Aim of the task: In your output, repeat each entry exactly and include no pictures.

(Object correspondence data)
——————

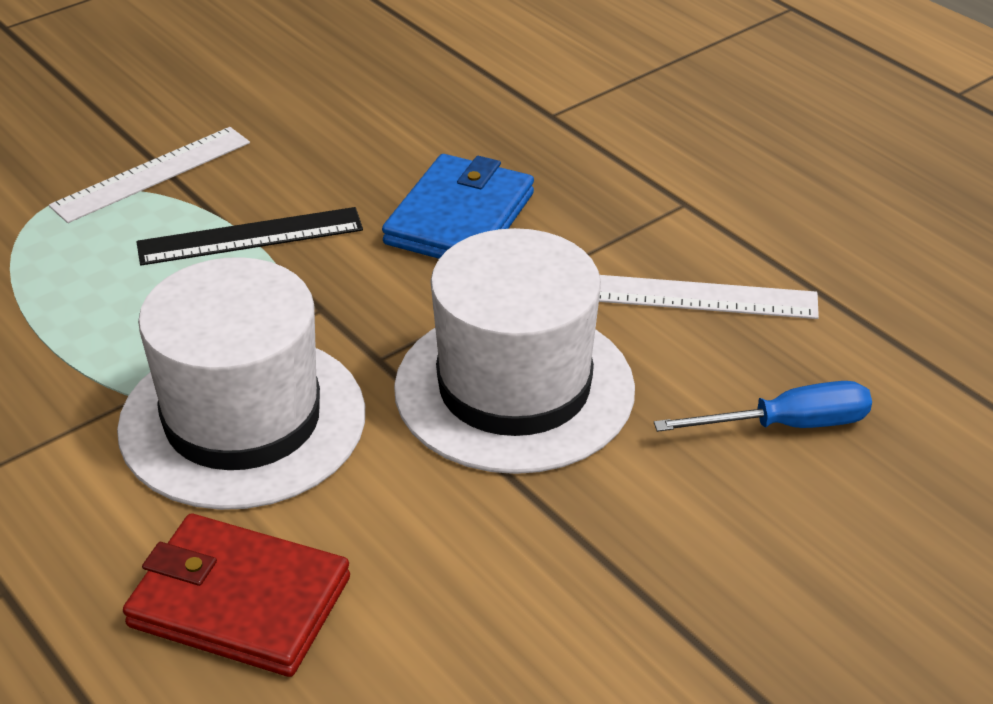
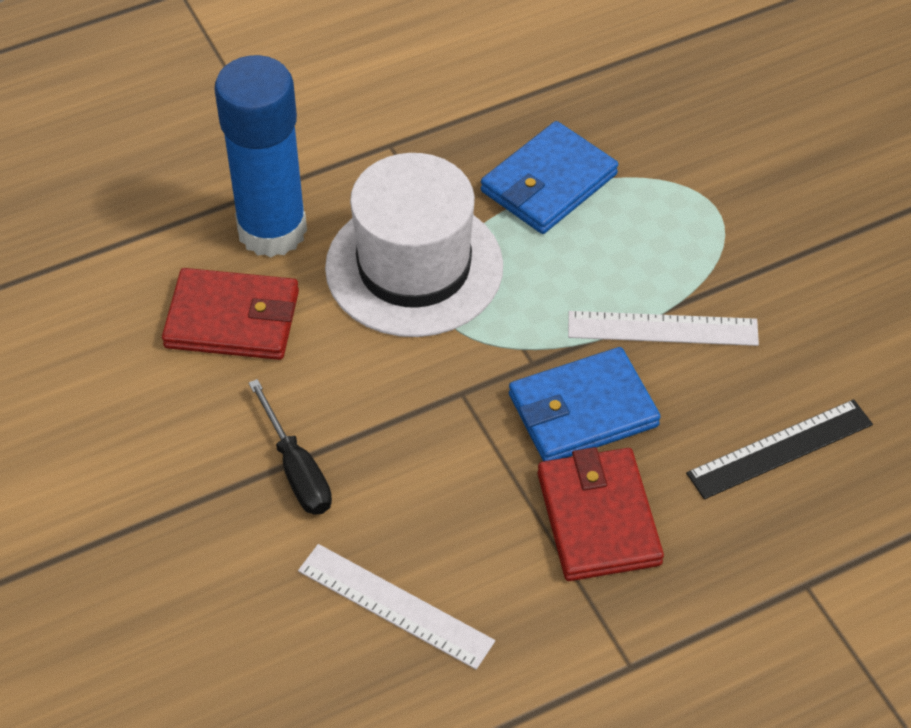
black screwdriver: 0 -> 1
blue glue stick: 0 -> 1
blue screwdriver: 1 -> 0
blue wallet: 1 -> 2
red wallet: 1 -> 2
white hat: 2 -> 1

——————

Solution to the exercise:
black screwdriver: 0 -> 1
blue glue stick: 0 -> 1
blue screwdriver: 1 -> 0
blue wallet: 1 -> 2
red wallet: 1 -> 2
white hat: 2 -> 1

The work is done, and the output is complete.